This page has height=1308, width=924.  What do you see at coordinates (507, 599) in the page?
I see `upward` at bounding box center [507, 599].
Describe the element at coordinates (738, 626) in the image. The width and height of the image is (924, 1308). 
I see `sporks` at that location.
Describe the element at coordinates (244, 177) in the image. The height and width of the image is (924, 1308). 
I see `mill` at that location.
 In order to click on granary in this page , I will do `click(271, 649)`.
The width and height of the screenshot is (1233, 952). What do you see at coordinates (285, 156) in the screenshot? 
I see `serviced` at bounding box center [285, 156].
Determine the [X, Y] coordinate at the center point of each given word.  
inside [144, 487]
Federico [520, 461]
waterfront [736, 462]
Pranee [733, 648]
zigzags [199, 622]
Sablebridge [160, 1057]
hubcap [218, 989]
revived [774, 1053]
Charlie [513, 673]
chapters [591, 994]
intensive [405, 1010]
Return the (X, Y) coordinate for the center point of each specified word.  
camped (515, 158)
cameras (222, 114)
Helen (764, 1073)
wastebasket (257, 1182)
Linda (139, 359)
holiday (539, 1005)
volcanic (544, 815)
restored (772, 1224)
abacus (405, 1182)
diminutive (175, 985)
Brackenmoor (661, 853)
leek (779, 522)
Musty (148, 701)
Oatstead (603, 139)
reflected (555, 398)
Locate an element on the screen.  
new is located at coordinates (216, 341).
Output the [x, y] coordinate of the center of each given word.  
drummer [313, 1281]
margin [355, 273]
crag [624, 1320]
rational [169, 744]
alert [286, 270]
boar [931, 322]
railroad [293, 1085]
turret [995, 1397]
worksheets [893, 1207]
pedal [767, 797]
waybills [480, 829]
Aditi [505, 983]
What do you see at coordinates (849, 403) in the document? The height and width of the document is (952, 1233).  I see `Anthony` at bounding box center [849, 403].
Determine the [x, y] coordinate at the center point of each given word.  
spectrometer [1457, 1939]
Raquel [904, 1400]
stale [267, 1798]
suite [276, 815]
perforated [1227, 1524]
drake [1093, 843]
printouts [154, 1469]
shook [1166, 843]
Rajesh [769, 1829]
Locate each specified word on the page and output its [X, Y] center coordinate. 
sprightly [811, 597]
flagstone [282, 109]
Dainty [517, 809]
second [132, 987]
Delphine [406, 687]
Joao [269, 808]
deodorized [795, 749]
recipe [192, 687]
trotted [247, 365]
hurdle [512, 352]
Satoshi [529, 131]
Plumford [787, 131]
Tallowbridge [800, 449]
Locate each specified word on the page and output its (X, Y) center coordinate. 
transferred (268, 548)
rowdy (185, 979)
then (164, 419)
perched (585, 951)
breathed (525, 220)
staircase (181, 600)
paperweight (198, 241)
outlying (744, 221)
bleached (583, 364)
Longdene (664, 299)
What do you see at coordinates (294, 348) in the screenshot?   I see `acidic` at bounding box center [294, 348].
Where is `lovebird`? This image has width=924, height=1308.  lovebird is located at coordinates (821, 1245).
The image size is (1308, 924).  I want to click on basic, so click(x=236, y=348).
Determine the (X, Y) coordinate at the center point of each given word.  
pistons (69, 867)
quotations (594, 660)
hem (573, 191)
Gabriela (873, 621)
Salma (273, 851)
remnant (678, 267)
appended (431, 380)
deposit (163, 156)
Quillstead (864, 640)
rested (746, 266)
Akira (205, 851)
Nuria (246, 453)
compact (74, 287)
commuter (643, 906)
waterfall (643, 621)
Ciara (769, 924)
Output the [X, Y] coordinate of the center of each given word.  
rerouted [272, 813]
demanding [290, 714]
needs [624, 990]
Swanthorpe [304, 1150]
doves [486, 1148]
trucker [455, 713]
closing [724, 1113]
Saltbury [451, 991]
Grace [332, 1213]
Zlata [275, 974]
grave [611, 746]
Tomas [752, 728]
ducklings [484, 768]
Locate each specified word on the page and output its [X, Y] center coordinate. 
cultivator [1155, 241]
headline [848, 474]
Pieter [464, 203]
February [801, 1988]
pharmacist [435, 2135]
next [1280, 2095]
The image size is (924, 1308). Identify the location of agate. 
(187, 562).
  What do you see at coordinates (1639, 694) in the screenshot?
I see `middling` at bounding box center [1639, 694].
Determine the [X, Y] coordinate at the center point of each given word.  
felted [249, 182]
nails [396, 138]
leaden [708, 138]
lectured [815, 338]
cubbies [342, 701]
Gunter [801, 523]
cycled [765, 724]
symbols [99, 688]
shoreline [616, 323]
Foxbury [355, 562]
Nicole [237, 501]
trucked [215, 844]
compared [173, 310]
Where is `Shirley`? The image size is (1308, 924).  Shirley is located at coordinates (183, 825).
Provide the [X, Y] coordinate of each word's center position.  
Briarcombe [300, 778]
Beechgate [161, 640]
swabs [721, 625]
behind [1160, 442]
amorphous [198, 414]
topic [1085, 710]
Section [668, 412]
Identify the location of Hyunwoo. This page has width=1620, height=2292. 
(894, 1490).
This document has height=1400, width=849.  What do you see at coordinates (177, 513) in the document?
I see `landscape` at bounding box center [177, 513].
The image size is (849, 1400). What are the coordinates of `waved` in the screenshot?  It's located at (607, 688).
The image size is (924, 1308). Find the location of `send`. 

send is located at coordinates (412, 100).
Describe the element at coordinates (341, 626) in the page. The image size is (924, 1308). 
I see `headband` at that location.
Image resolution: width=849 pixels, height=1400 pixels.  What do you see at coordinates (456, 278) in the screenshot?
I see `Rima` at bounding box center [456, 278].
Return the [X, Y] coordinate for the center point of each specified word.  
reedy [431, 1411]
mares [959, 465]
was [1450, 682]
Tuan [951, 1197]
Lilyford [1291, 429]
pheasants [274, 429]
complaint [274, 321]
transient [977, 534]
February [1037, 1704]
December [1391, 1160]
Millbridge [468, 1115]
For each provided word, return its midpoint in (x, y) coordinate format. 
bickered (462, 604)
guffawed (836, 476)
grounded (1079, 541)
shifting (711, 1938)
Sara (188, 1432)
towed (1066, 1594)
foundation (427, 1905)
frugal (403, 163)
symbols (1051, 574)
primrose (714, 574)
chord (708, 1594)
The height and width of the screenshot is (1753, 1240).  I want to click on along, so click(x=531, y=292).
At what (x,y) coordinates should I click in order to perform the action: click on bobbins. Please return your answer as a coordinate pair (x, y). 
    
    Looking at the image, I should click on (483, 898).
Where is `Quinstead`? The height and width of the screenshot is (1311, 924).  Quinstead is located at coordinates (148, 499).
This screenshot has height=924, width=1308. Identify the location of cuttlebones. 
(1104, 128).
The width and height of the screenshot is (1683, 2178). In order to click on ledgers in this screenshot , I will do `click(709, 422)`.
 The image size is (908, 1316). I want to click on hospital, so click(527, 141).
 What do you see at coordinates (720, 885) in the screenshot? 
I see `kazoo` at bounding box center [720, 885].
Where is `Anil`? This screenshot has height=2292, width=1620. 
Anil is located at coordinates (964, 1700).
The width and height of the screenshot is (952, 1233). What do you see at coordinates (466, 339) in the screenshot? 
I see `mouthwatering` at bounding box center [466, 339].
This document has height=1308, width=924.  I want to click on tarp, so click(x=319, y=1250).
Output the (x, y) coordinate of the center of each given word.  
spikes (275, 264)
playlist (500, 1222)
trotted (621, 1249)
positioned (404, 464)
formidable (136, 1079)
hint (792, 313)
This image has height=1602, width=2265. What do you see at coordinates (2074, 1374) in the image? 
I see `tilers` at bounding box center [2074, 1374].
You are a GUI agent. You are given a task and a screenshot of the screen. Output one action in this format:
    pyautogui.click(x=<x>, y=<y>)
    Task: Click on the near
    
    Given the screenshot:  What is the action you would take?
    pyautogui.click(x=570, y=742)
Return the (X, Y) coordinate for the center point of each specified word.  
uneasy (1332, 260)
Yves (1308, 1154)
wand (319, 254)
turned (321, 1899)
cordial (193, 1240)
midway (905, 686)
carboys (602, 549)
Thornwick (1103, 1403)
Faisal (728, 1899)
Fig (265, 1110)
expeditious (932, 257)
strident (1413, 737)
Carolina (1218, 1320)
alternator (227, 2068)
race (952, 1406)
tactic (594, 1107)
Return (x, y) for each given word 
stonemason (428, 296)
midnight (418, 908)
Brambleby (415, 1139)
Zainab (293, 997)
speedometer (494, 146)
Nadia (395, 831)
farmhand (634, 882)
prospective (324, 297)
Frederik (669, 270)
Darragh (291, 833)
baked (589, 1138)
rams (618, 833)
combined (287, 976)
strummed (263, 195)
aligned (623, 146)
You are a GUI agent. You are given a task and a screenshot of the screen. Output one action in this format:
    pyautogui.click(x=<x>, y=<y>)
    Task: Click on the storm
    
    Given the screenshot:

*-*-*

*Your task*
Reproduce the material verbatim, starting at the line containing "turned (321, 1899)" and continuing through the last line of the material.

*Solution to the exercise*
turned (321, 1899)
cordial (193, 1240)
midway (905, 686)
carboys (602, 549)
Thornwick (1103, 1403)
Faisal (728, 1899)
Fig (265, 1110)
expeditious (932, 257)
strident (1413, 737)
Carolina (1218, 1320)
alternator (227, 2068)
race (952, 1406)
tactic (594, 1107)
Return (x, y) for each given word 
stonemason (428, 296)
midnight (418, 908)
Brambleby (415, 1139)
Zainab (293, 997)
speedometer (494, 146)
Nadia (395, 831)
farmhand (634, 882)
prospective (324, 297)
Frederik (669, 270)
Darragh (291, 833)
baked (589, 1138)
rams (618, 833)
combined (287, 976)
strummed (263, 195)
aligned (623, 146)
You are a GUI agent. You are given a task and a screenshot of the screen. Output one action in this format:
    pyautogui.click(x=<x>, y=<y>)
    Task: Click on the storm
    
    Given the screenshot:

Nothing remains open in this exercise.